[YOUR TASK]
Having found the line containing "red line: moved 28 px left" in the records below, copy that line and each later one exactly, dropping pictures.
··· RECORDS PROVIDED ···
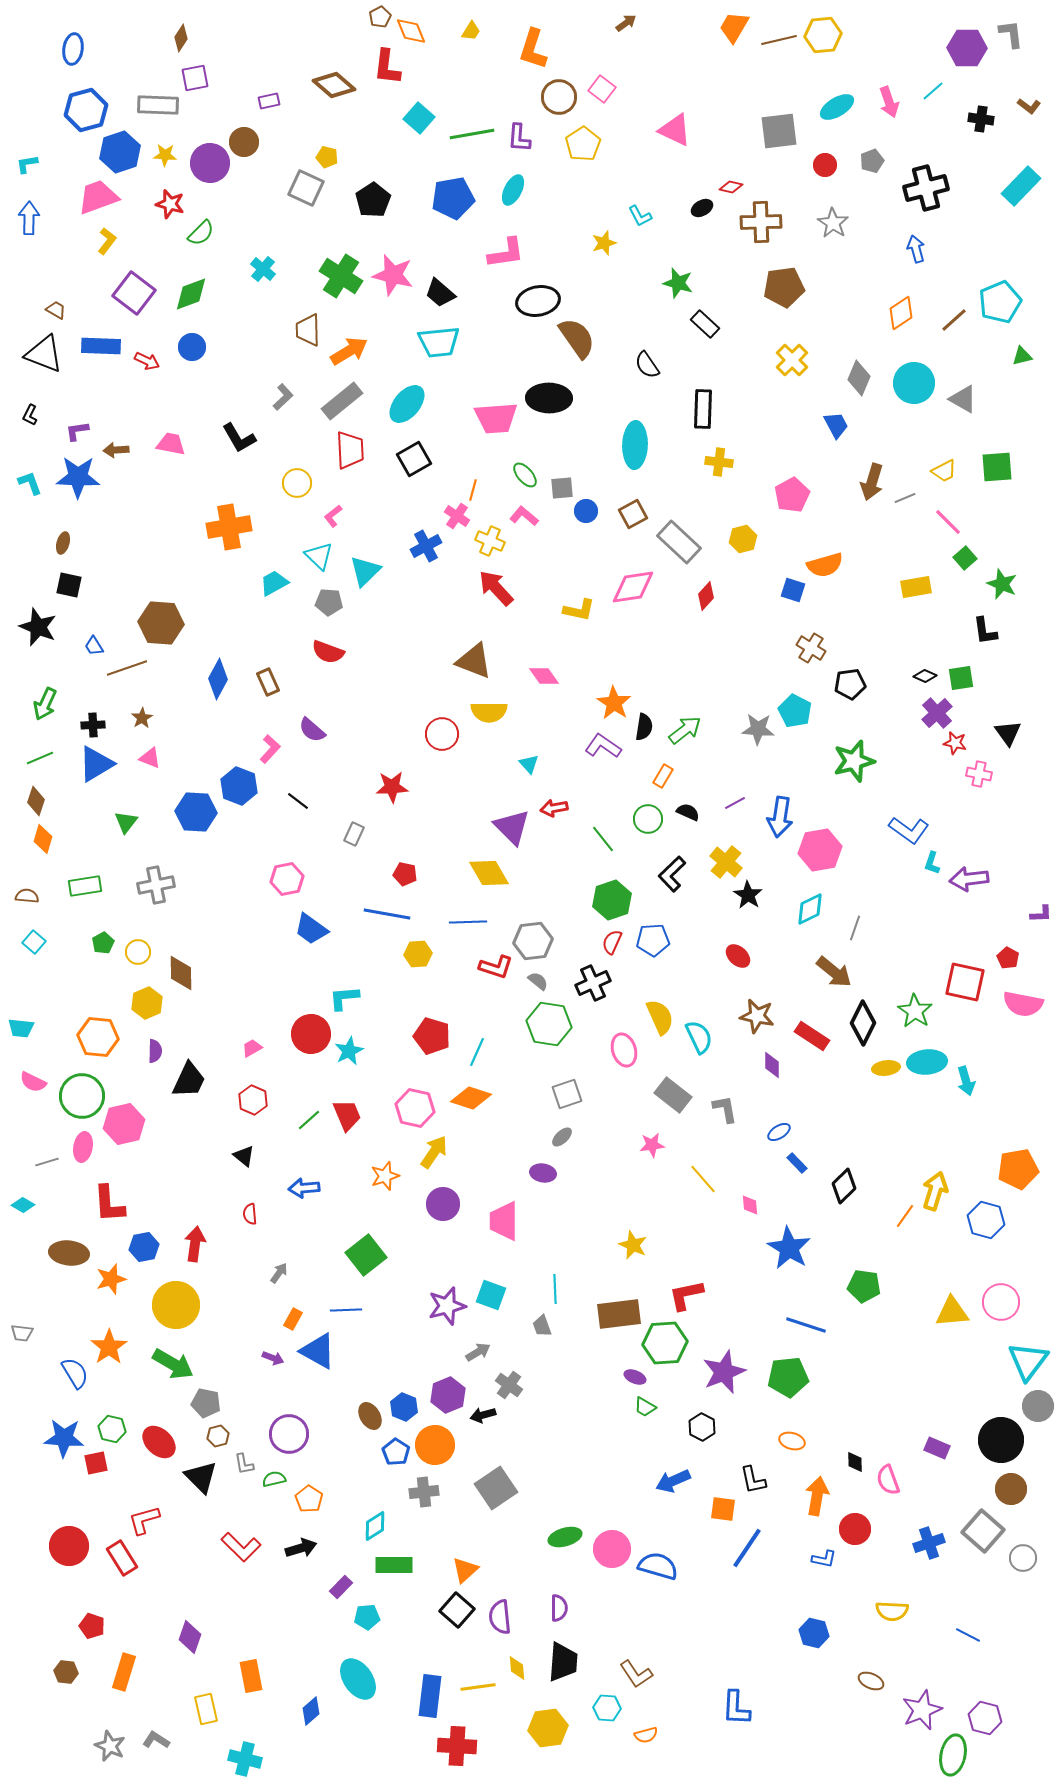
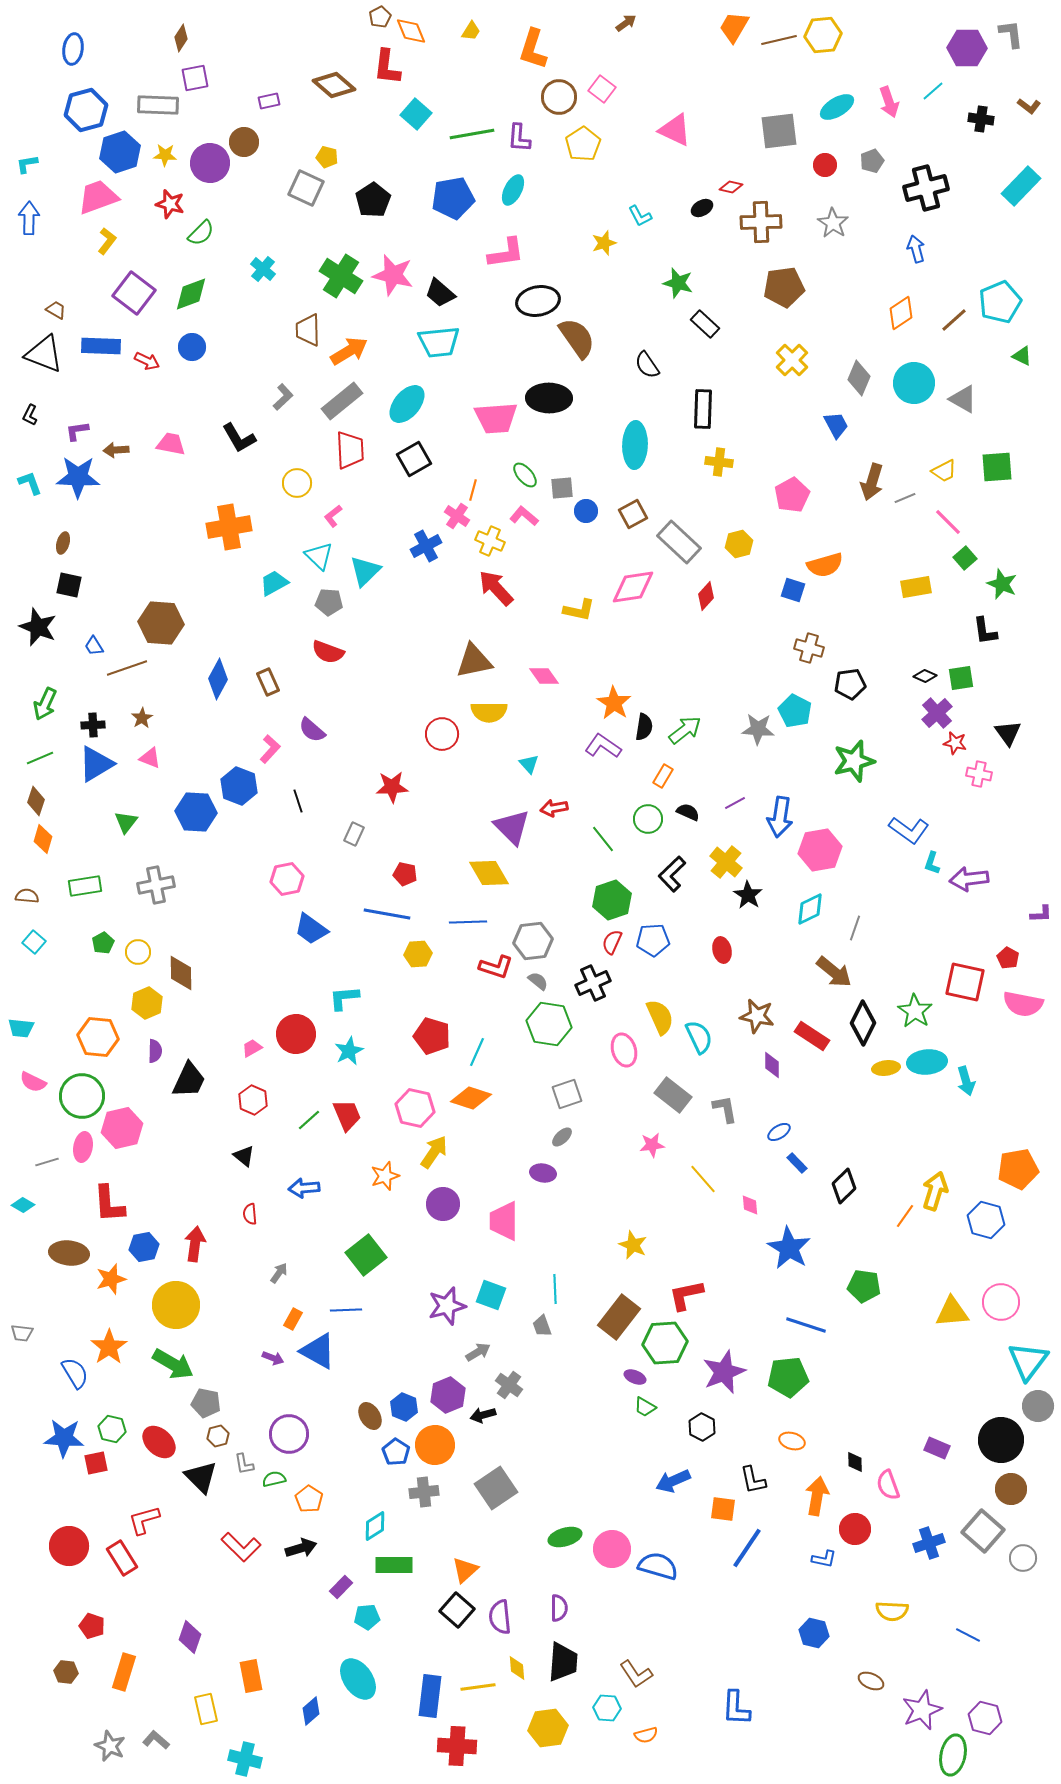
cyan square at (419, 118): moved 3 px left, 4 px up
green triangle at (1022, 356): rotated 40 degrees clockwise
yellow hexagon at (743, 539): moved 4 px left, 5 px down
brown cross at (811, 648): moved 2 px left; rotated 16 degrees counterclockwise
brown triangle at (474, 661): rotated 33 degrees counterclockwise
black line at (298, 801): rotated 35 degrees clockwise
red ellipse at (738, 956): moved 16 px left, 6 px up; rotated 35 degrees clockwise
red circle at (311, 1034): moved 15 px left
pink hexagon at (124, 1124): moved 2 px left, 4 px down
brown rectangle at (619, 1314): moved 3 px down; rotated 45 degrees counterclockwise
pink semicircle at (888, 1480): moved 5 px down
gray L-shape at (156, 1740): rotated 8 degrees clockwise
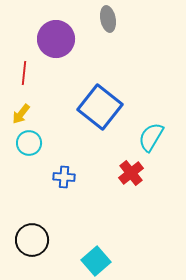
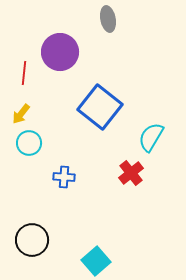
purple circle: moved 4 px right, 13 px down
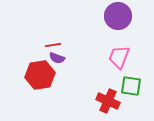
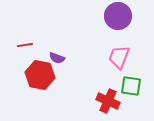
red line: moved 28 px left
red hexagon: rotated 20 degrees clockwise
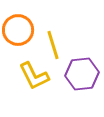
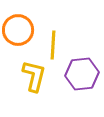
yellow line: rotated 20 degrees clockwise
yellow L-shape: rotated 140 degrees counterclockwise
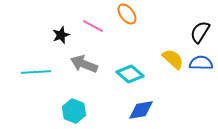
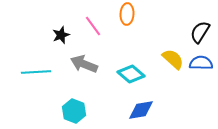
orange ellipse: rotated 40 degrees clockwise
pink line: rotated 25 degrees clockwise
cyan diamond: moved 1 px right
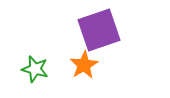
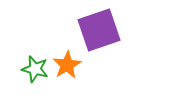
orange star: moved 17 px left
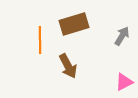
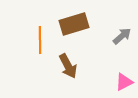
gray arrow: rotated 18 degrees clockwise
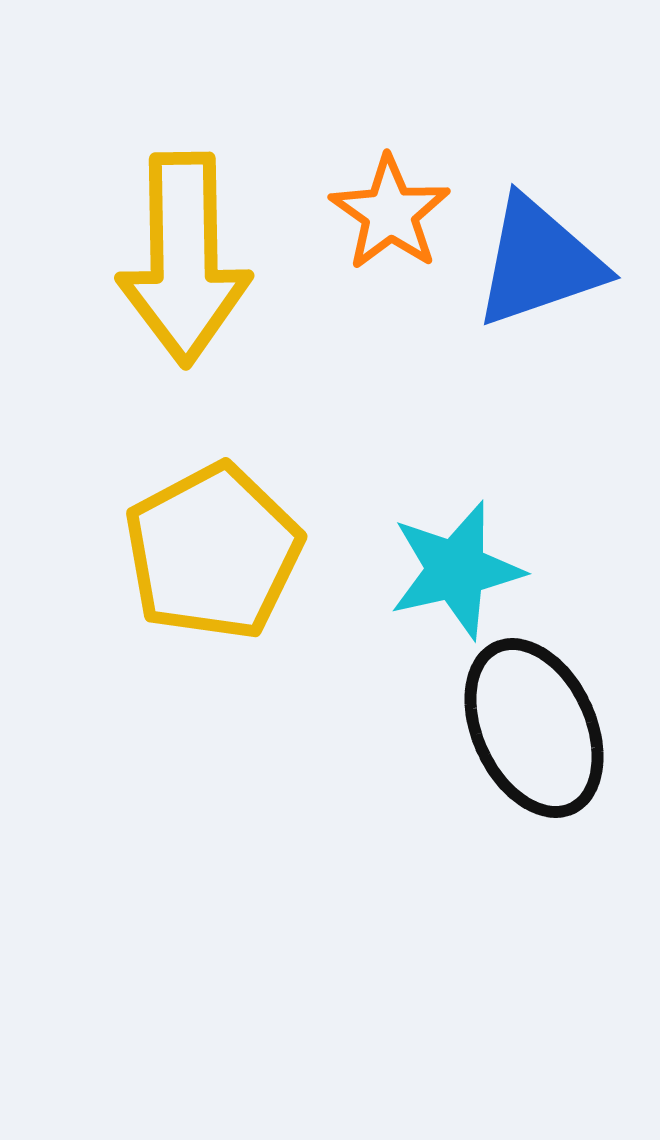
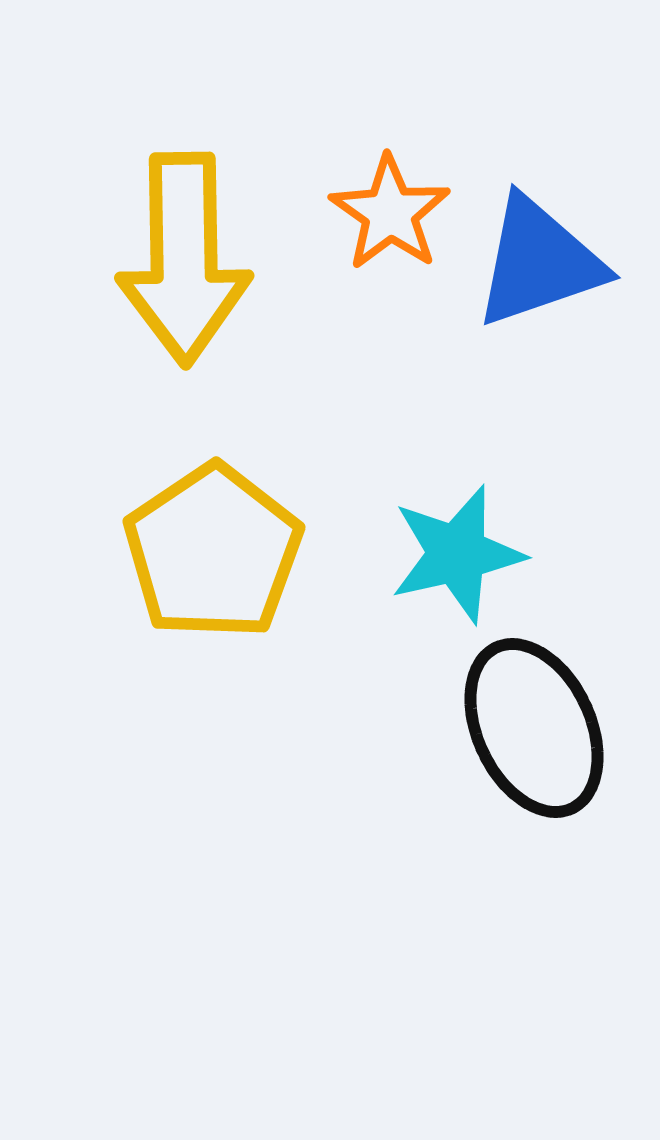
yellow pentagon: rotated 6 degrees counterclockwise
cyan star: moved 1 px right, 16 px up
···
[RESULT OF THE TASK]
red line: moved 28 px left
red hexagon: rotated 20 degrees clockwise
yellow line: rotated 20 degrees clockwise
yellow L-shape: rotated 140 degrees counterclockwise
orange ellipse: rotated 40 degrees clockwise
pink line: rotated 25 degrees clockwise
cyan diamond: moved 1 px right
orange star: moved 17 px left
gray arrow: rotated 18 degrees clockwise
yellow pentagon: rotated 6 degrees counterclockwise
cyan star: moved 1 px right, 16 px up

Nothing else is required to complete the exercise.